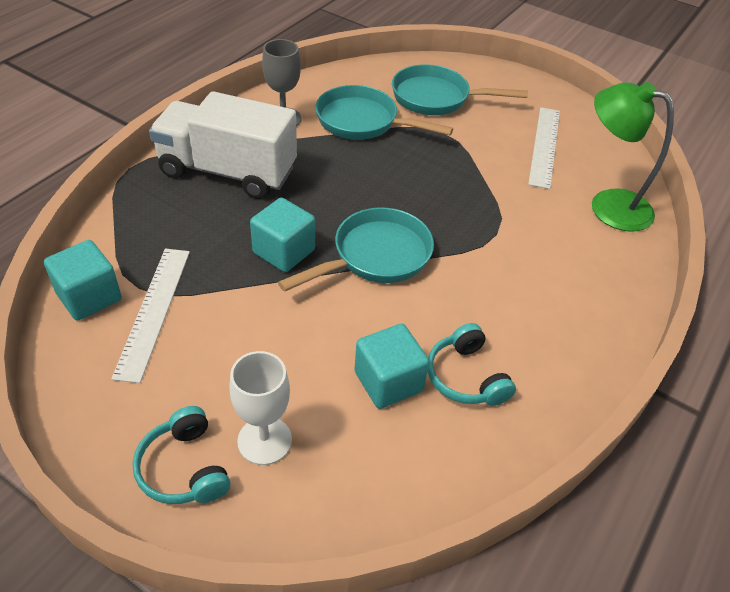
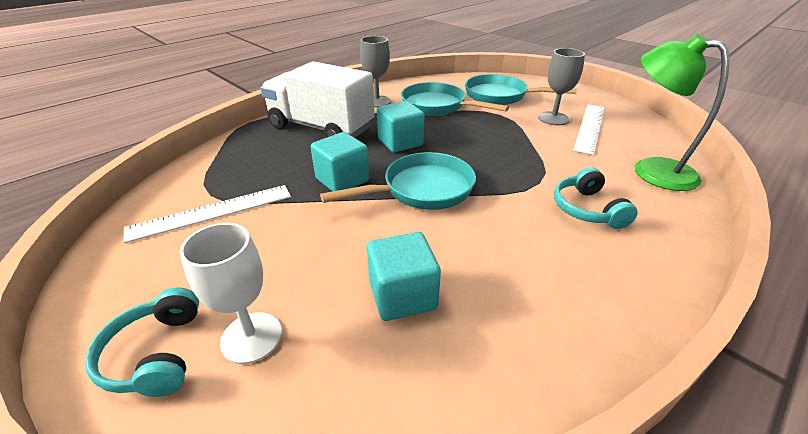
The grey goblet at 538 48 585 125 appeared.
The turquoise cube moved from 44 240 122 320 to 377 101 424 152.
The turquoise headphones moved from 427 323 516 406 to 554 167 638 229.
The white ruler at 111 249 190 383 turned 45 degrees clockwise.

•••

## Aim of the task
Whenever the word "turquoise" occurs in a line above, copy that line.

## Result for this exercise
The turquoise cube moved from 44 240 122 320 to 377 101 424 152.
The turquoise headphones moved from 427 323 516 406 to 554 167 638 229.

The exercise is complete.